The copy you return should hold only the lines from the top of the data below through the line with "in_first: [428, 283]", each duplicated exactly and with no pictures.
▼
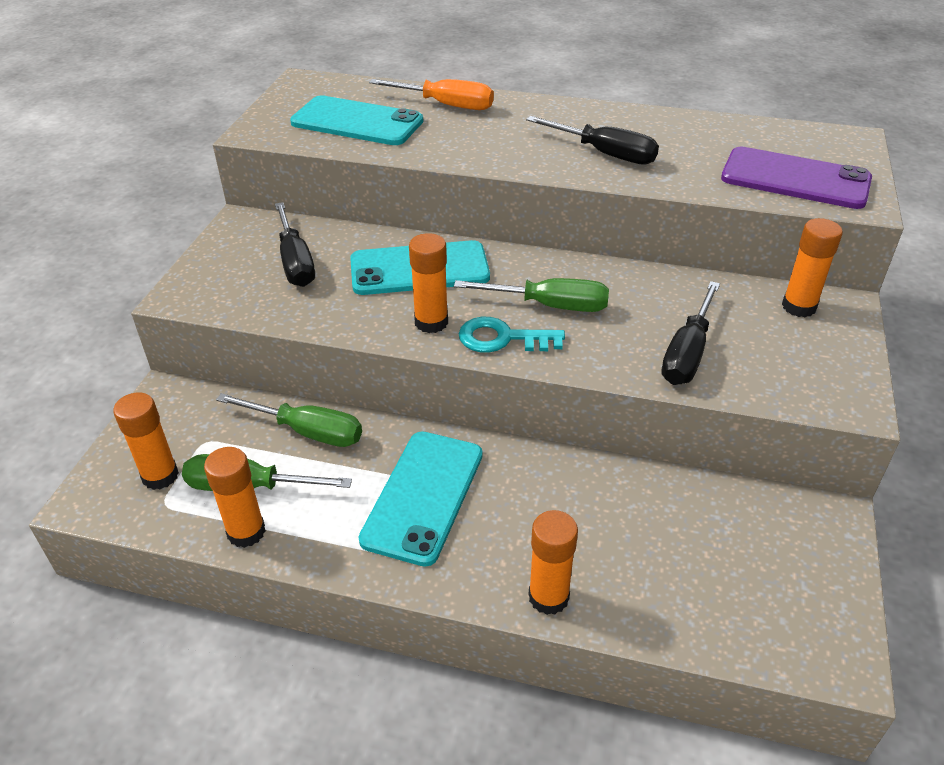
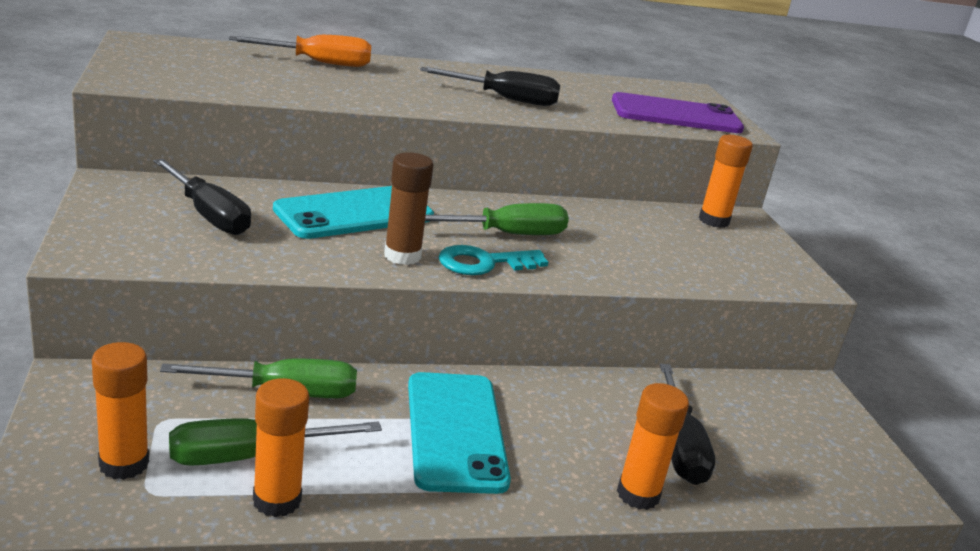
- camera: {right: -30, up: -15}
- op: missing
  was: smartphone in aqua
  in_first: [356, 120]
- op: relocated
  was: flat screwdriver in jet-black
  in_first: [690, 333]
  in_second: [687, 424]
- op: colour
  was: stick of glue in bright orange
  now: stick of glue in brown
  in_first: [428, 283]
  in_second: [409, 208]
▲
### RESULT OF THE TASK
- camera: {right: -30, up: -15}
- op: missing
  was: smartphone in aqua
  in_first: [356, 120]
- op: relocated
  was: flat screwdriver in jet-black
  in_first: [690, 333]
  in_second: [687, 424]
- op: colour
  was: stick of glue in bright orange
  now: stick of glue in brown
  in_first: [428, 283]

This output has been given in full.